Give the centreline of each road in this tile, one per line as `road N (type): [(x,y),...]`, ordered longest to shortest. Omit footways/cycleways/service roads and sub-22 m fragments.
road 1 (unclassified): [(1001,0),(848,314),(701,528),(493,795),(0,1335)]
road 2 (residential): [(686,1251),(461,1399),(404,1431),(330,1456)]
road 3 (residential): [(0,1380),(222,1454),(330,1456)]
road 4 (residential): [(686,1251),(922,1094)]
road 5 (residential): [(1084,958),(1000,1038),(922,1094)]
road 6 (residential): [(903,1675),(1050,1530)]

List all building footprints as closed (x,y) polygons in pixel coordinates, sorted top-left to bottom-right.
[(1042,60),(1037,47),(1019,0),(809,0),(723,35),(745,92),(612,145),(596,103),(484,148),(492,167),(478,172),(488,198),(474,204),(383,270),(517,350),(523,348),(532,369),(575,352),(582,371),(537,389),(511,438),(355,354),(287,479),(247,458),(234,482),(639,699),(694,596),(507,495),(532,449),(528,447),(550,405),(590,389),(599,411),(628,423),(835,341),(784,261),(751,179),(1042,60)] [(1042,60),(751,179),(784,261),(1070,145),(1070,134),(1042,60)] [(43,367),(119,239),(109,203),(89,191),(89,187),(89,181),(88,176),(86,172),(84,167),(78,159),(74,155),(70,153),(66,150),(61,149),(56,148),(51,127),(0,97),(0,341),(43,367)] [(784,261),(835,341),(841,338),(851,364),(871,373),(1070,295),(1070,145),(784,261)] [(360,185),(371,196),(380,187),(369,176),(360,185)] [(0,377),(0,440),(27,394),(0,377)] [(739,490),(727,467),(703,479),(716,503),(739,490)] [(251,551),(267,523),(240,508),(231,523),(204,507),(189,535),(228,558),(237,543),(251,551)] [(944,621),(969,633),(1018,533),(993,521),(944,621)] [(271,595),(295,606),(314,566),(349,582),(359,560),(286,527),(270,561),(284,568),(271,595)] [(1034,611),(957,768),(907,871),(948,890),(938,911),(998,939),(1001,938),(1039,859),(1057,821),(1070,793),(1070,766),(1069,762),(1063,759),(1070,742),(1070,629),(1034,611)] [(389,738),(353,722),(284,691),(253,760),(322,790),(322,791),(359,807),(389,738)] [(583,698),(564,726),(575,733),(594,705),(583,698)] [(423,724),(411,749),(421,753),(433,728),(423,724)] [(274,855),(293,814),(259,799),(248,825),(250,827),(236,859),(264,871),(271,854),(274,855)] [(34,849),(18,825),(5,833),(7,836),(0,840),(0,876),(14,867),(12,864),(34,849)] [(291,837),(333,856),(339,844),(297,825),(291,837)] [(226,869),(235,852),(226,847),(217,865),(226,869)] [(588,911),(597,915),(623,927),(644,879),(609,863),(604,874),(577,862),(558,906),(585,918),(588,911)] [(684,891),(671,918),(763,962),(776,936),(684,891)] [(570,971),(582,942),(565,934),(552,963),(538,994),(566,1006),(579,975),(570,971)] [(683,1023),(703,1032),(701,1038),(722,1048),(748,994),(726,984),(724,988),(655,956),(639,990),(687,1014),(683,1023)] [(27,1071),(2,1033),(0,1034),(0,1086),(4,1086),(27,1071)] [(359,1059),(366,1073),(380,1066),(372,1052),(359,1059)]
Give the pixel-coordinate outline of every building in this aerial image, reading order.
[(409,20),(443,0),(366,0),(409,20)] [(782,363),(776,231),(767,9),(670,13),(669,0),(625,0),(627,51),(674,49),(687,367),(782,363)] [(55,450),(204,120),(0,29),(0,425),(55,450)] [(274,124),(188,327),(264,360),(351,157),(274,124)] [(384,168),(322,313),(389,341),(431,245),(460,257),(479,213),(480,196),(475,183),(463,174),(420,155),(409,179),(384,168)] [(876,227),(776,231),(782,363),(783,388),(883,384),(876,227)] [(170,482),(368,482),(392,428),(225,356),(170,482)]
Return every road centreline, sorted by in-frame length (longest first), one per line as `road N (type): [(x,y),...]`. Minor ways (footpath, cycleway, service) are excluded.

-----

DIRECTIONS:
Beginning with the line that holds "Give the pixel-coordinate" and ending with the last line of the data, copy each line exactly and add nothing.

WRITTEN SOLUTION:
Give the pixel-coordinate outline of every building in this aerial image, reading order.
[(409,20),(443,0),(366,0),(409,20)] [(782,363),(776,231),(767,9),(670,13),(669,0),(625,0),(627,51),(674,49),(687,367),(782,363)] [(55,450),(204,120),(0,29),(0,425),(55,450)] [(274,124),(188,327),(264,360),(351,157),(274,124)] [(384,168),(322,313),(389,341),(431,245),(460,257),(479,213),(480,196),(475,183),(463,174),(420,155),(409,179),(384,168)] [(876,227),(776,231),(782,363),(783,388),(883,384),(876,227)] [(170,482),(368,482),(392,428),(225,356),(170,482)]
Return every road centreline, sorted by in-frame length (longest first), one per line as `road N (type): [(x,y),...]`. Minor ways (footpath, cycleway, service) are excluded.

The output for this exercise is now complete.